Activity. The answer should be a single number: how many lines in the material contain "minus".

Given entries.

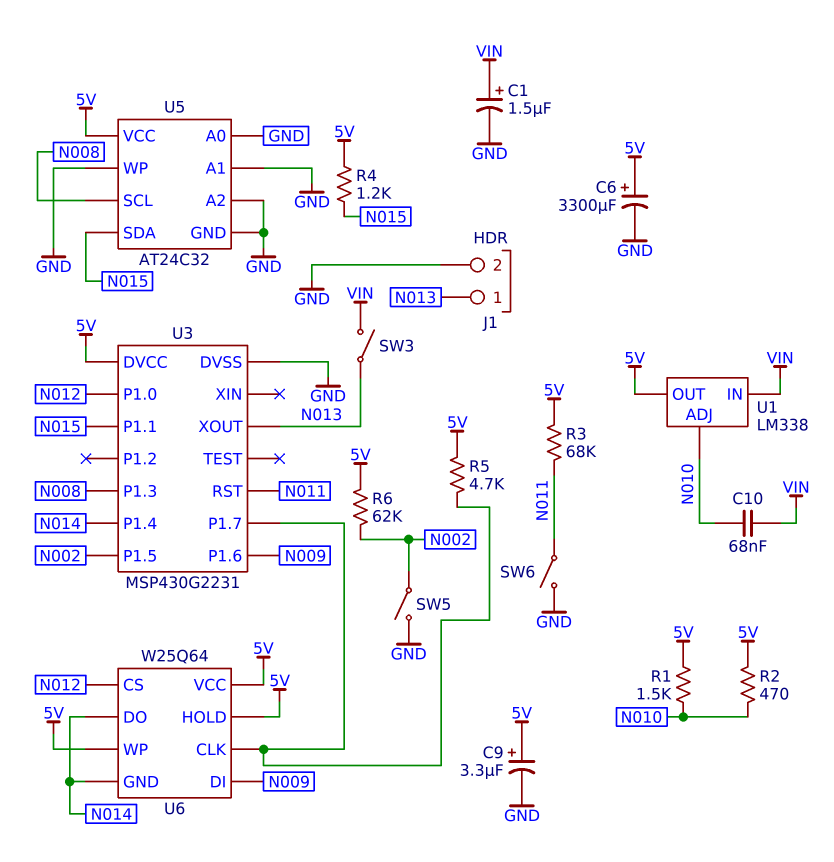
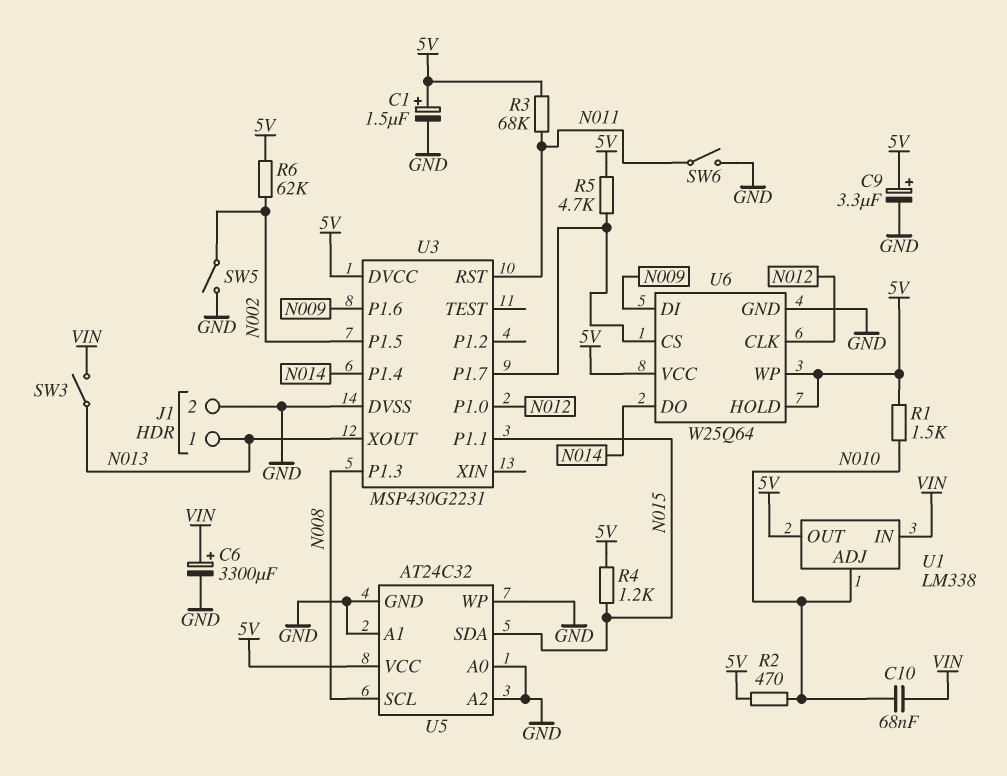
C1: 1.5uF (plus VIN, minus GND) -> 1.5uF (plus 5V, minus GND)
C6: 3300uF (plus 5V, minus GND) -> 3300uF (plus VIN, minus GND)
U6 pin CLK: U3/P1.7 -> N012
U6 pin CS: N012 -> U3/P1.7
U6 pin GND: N014 -> GND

Answer to this problem. 2